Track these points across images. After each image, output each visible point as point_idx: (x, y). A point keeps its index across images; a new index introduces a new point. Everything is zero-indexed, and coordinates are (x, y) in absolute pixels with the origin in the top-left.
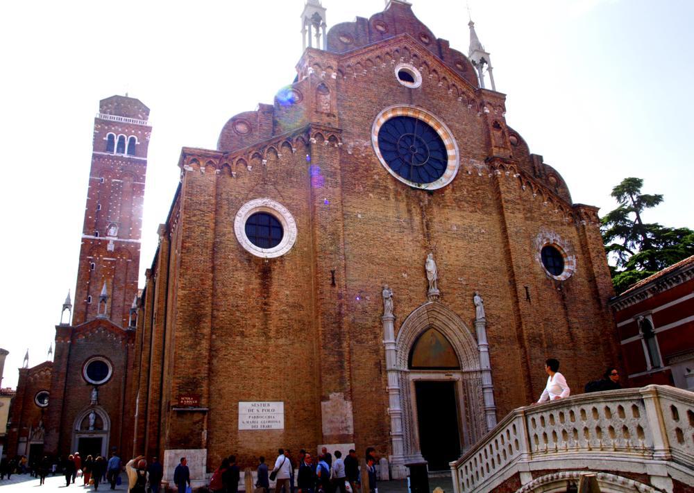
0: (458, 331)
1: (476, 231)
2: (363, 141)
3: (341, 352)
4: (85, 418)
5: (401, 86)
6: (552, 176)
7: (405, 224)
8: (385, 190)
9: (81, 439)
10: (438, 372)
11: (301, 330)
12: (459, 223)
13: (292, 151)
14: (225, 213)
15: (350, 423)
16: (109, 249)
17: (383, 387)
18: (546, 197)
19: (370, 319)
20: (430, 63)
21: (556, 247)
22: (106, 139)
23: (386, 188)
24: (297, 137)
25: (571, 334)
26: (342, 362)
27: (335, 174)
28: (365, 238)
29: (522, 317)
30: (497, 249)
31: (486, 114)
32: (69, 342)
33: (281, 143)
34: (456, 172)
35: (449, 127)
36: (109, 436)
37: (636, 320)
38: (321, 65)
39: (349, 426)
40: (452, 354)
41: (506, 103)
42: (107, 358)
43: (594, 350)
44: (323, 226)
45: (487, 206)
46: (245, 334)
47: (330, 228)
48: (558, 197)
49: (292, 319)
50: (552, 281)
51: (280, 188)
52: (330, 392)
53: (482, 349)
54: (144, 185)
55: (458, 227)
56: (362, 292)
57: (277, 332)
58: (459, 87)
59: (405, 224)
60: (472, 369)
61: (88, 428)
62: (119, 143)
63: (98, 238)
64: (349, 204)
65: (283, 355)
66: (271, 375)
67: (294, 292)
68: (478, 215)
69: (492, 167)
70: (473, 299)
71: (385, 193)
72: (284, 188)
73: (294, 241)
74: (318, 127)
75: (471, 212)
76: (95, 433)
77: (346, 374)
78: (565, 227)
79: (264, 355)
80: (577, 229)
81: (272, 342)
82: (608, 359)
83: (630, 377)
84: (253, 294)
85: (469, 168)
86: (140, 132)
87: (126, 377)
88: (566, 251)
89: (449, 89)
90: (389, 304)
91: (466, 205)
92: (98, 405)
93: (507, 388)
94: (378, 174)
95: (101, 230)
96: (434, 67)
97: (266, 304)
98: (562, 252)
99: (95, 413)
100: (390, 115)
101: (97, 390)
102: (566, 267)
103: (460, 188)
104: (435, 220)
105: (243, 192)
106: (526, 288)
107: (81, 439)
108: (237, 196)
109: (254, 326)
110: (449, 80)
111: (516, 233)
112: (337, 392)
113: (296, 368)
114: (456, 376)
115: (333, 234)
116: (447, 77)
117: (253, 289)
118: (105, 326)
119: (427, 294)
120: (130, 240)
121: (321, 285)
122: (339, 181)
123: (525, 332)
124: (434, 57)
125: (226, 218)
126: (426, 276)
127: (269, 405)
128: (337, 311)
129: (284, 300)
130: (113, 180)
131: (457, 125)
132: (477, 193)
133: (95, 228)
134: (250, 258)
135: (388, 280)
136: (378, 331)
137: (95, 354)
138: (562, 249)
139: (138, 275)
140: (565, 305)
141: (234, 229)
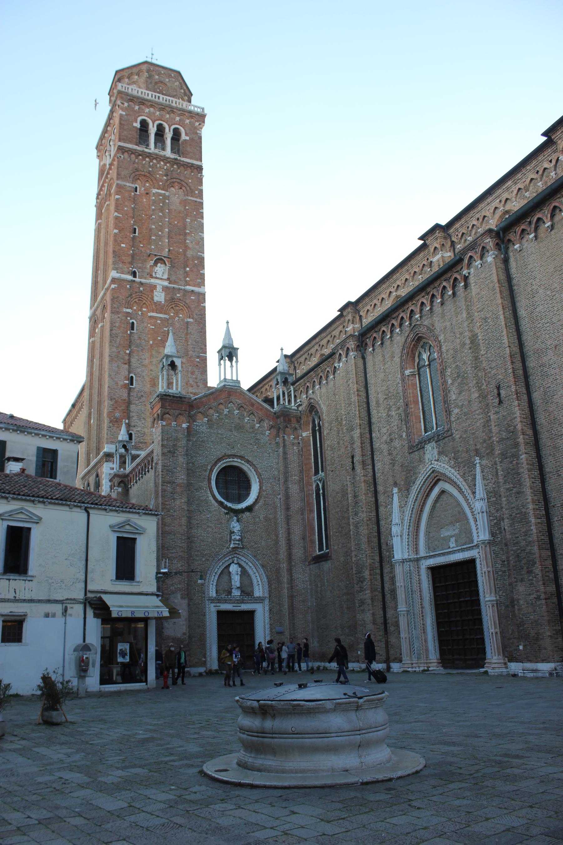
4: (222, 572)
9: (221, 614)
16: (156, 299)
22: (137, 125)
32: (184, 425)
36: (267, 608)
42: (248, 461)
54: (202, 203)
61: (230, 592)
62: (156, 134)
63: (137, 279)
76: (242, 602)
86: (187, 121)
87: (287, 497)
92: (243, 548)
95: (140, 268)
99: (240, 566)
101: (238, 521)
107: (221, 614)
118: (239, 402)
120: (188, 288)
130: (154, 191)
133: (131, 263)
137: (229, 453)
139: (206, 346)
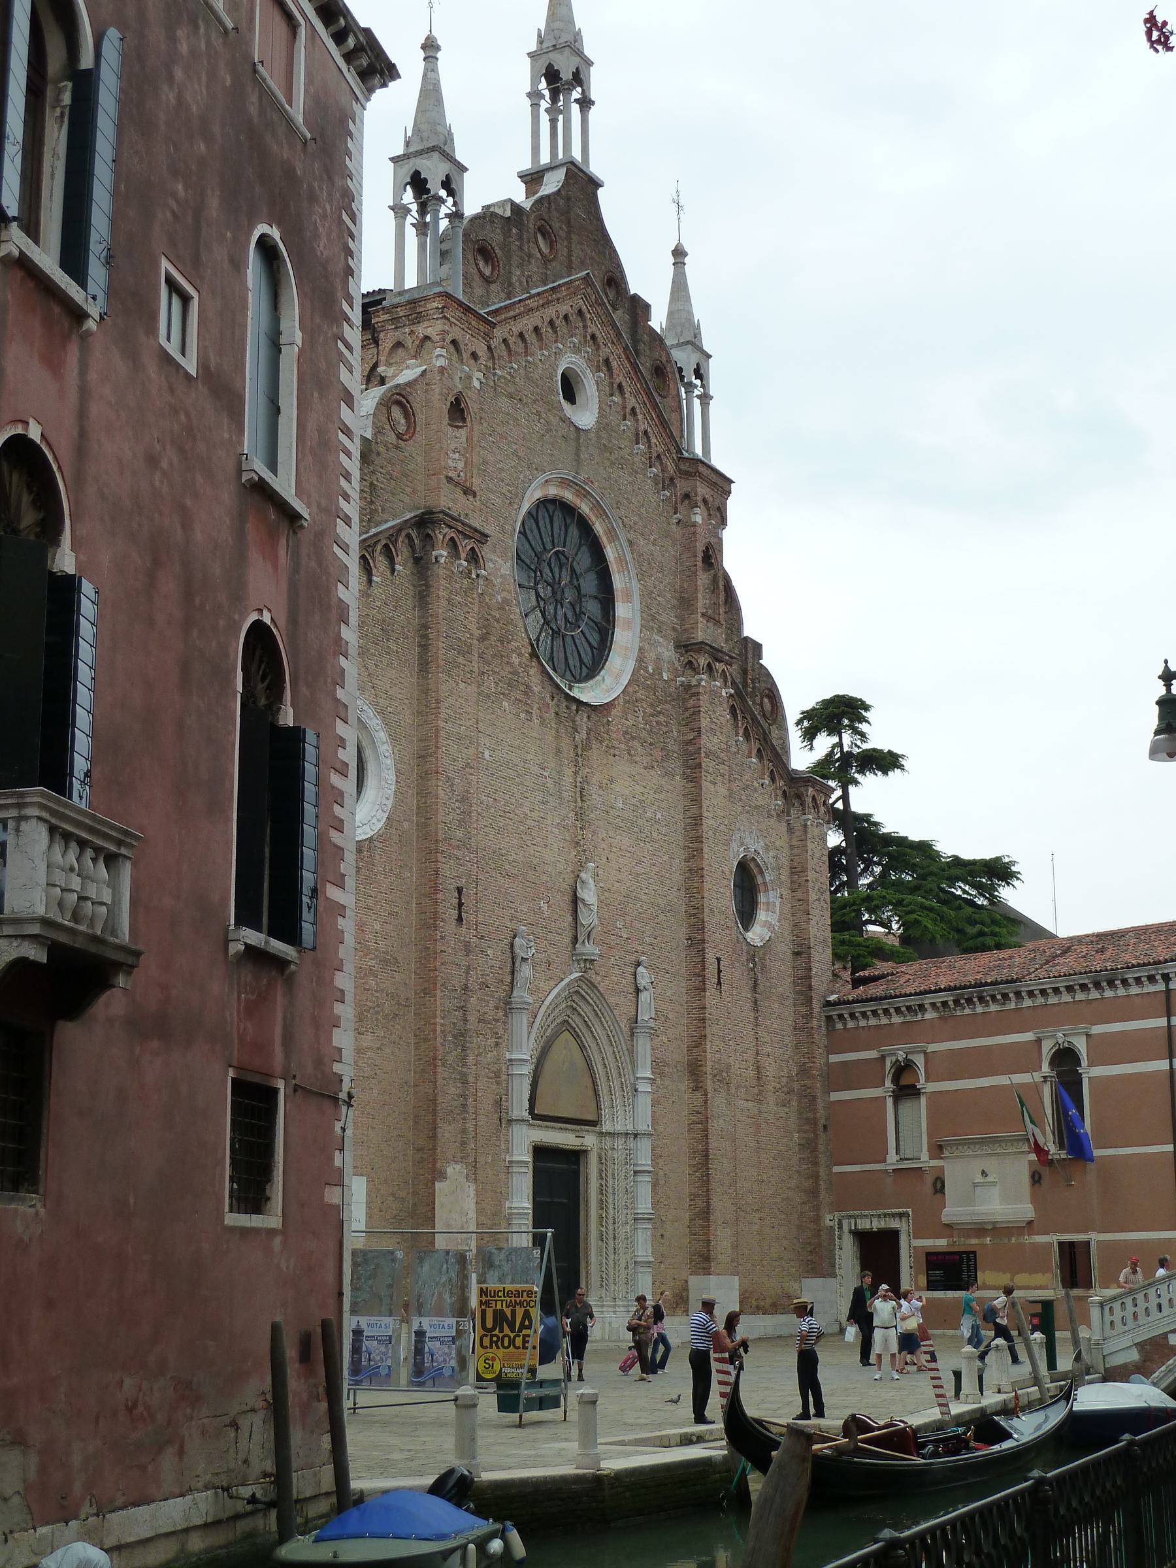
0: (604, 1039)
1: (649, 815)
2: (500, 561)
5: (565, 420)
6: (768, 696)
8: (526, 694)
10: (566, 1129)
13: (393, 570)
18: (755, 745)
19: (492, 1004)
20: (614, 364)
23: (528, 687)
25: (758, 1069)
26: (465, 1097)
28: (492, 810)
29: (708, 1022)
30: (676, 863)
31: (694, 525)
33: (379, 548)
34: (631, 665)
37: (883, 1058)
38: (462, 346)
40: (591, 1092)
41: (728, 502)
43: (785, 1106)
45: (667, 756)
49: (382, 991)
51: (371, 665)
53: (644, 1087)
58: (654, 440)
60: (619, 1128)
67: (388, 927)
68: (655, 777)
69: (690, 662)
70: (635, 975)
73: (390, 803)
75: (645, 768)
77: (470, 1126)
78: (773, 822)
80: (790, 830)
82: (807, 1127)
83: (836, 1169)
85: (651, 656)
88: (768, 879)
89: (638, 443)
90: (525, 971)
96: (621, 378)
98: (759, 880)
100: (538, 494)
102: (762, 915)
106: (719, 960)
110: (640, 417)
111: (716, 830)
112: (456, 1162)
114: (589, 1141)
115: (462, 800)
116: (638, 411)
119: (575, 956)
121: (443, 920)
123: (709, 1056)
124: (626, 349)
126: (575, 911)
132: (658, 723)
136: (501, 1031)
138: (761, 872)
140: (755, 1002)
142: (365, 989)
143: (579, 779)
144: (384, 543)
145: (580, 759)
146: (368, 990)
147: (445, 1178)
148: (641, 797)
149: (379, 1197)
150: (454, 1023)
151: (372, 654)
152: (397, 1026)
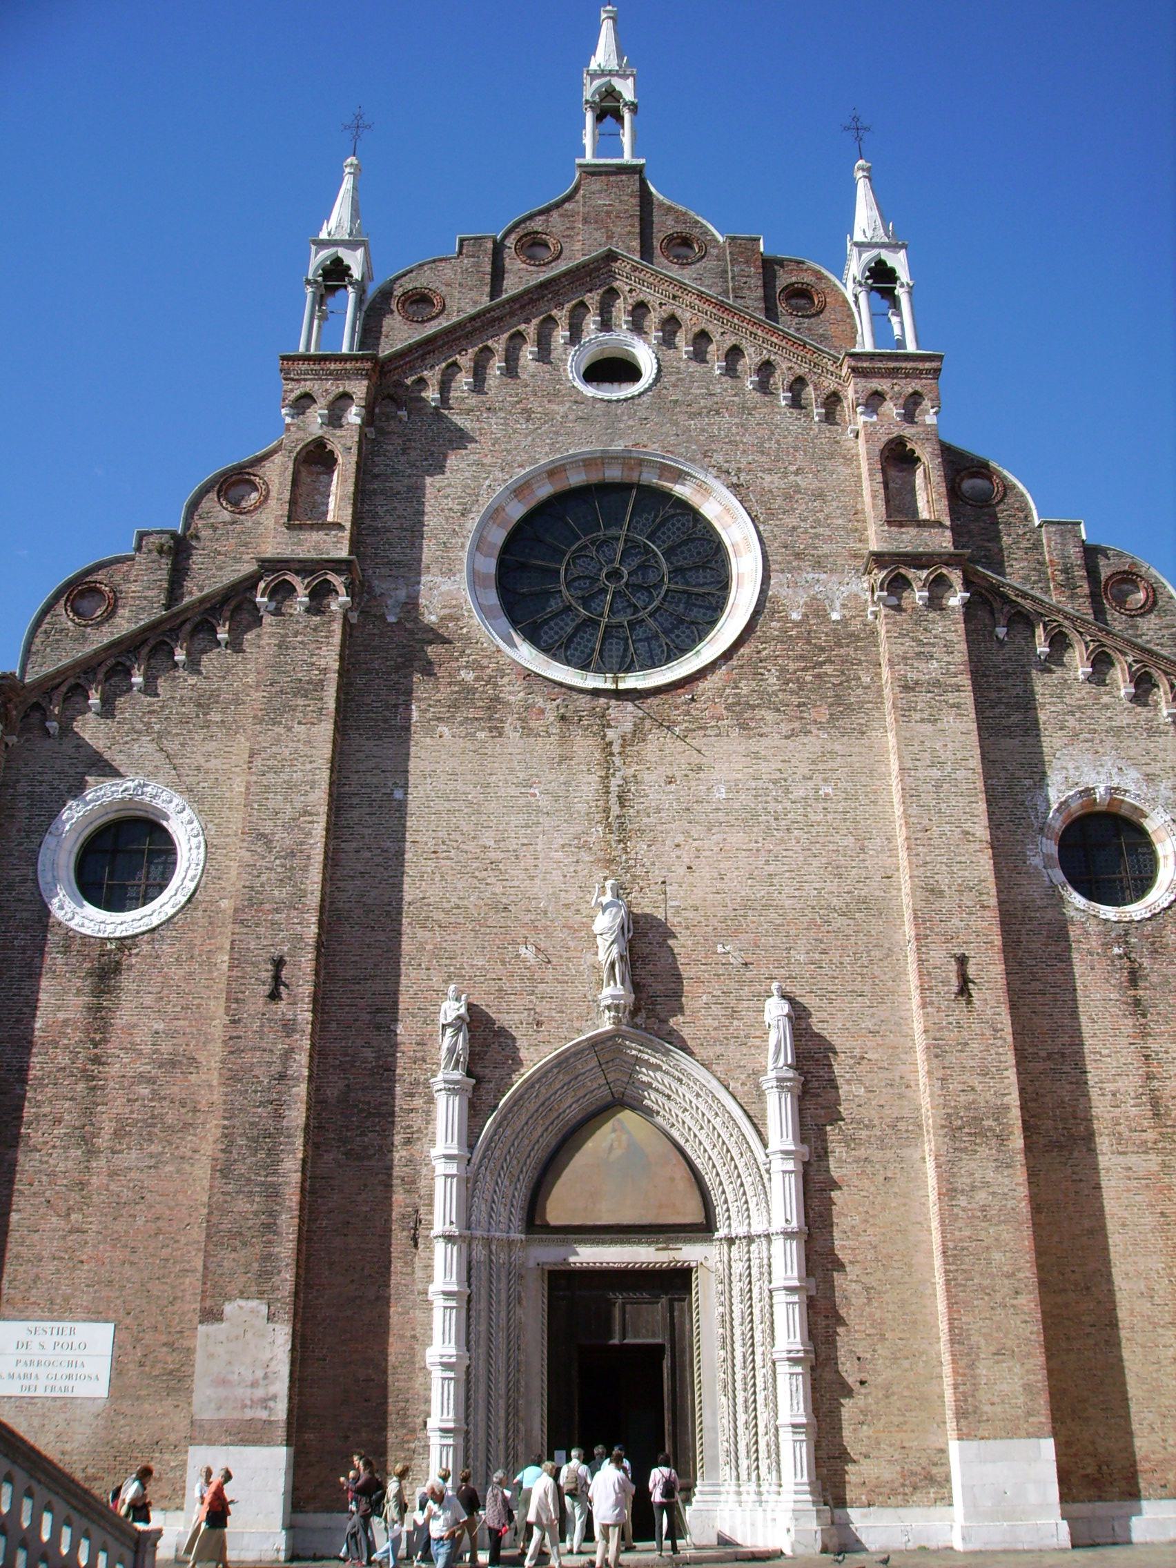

> TASK DETAILS
Return the whole listing above unchanged, line for line, but leave out the pictures.

> WRITTEN RESPONSE
Track these points across images. After each image, output each visible point as point_idx: (x, y). A point keeps its index across images; a new index introduces a new point. Everything is zero-indexed, and coordinates are (x, y) in absolute pixels with the origin in the top-left.
0: (458, 331)
1: (476, 231)
2: (363, 141)
3: (341, 352)
4: (85, 418)
5: (401, 86)
6: (552, 176)
7: (405, 224)
8: (385, 190)
9: (81, 439)
10: (438, 372)
11: (301, 330)
12: (459, 223)
13: (292, 151)
14: (225, 213)
15: (350, 423)
16: (109, 249)
17: (383, 387)
18: (546, 197)
19: (370, 319)
20: (430, 63)
21: (556, 247)
22: (106, 139)
23: (386, 188)
24: (297, 137)
25: (571, 334)
26: (342, 362)
27: (335, 174)
28: (365, 238)
29: (522, 317)
30: (497, 249)
31: (486, 114)
32: (69, 342)
33: (281, 143)
34: (456, 172)
35: (449, 127)
36: (109, 436)
37: (636, 320)
38: (321, 65)
39: (349, 426)
40: (452, 354)
41: (506, 103)
42: (107, 358)
43: (594, 350)
44: (323, 226)
45: (487, 206)
46: (245, 334)
47: (330, 228)
48: (558, 197)
49: (292, 319)
50: (552, 281)
51: (280, 188)
52: (330, 392)
53: (482, 349)
54: (144, 185)
55: (458, 227)
56: (362, 292)
57: (277, 332)
58: (459, 87)
59: (405, 224)
60: (472, 369)
61: (88, 428)
62: (119, 143)
63: (98, 238)
64: (349, 204)
65: (283, 355)
66: (271, 375)
67: (294, 292)
68: (478, 215)
69: (492, 167)
70: (473, 299)
71: (385, 193)
72: (284, 188)
73: (294, 241)
74: (318, 127)
75: (471, 212)
76: (95, 433)
77: (346, 374)
78: (565, 227)
79: (264, 355)
80: (577, 229)
81: (272, 342)
82: (608, 359)
83: (630, 377)
84: (253, 294)
85: (469, 168)
86: (140, 132)
87: (126, 377)
88: (566, 251)
89: (449, 89)
90: (389, 304)
91: (466, 205)
92: (98, 405)
93: (507, 388)
94: (378, 174)
95: (101, 230)
96: (434, 67)
97: (266, 304)
98: (562, 252)
99: (95, 413)
100: (390, 115)
101: (97, 390)
102: (566, 267)
103: (460, 188)
104: (435, 220)
105: (243, 192)
106: (526, 288)
107: (81, 439)
108: (237, 196)
109: (254, 326)
110: (449, 80)
111: (516, 233)
112: (337, 392)
113: (296, 368)
114: (456, 376)
115: (333, 234)
116: (447, 77)
117: (253, 289)
118: (105, 326)
119: (427, 294)
120: (130, 240)
121: (321, 285)
122: (339, 181)
123: (525, 332)
124: (434, 57)
125: (226, 218)
126: (426, 276)
127: (269, 405)
128: (337, 311)
129: (284, 300)
130: (113, 180)
131: (457, 125)
132: (477, 193)
133: (95, 228)
134: (250, 258)
135: (388, 280)
136: (378, 331)
137: (95, 354)
138: (562, 249)
139: (138, 275)
140: (565, 305)
141: (234, 229)
4: (222, 572)
9: (221, 614)
16: (156, 299)
22: (137, 125)
32: (184, 425)
36: (267, 608)
42: (248, 461)
54: (202, 203)
61: (230, 592)
62: (156, 134)
63: (137, 279)
76: (242, 602)
86: (187, 121)
87: (287, 497)
92: (243, 548)
95: (140, 268)
99: (240, 566)
101: (238, 521)
107: (221, 614)
118: (239, 402)
120: (188, 288)
130: (154, 191)
133: (131, 263)
137: (229, 453)
139: (206, 346)
0: (604, 1039)
1: (649, 815)
2: (500, 561)
5: (565, 420)
6: (768, 696)
8: (526, 694)
10: (566, 1129)
13: (393, 570)
18: (755, 745)
19: (492, 1004)
20: (614, 364)
23: (528, 687)
25: (758, 1069)
26: (465, 1097)
28: (492, 810)
29: (708, 1022)
30: (676, 863)
31: (694, 525)
33: (379, 548)
34: (631, 665)
37: (883, 1058)
38: (462, 346)
40: (591, 1092)
41: (728, 502)
43: (785, 1106)
45: (667, 756)
49: (382, 991)
51: (371, 665)
53: (644, 1087)
58: (654, 440)
60: (619, 1128)
67: (388, 927)
68: (655, 777)
69: (690, 662)
70: (635, 975)
73: (390, 803)
75: (645, 768)
77: (470, 1126)
78: (773, 822)
80: (790, 830)
82: (807, 1127)
83: (836, 1169)
85: (651, 656)
88: (768, 879)
89: (638, 443)
90: (525, 971)
96: (621, 378)
98: (759, 880)
100: (538, 494)
102: (762, 915)
106: (719, 960)
110: (640, 417)
111: (716, 830)
112: (456, 1162)
114: (589, 1141)
115: (462, 800)
116: (638, 411)
119: (575, 956)
121: (443, 920)
123: (709, 1056)
124: (626, 349)
126: (575, 911)
132: (658, 723)
136: (501, 1031)
138: (761, 872)
140: (755, 1002)
142: (365, 989)
143: (579, 779)
144: (384, 543)
145: (580, 759)
146: (368, 990)
147: (445, 1178)
148: (641, 797)
149: (379, 1197)
150: (454, 1023)
151: (372, 654)
152: (397, 1026)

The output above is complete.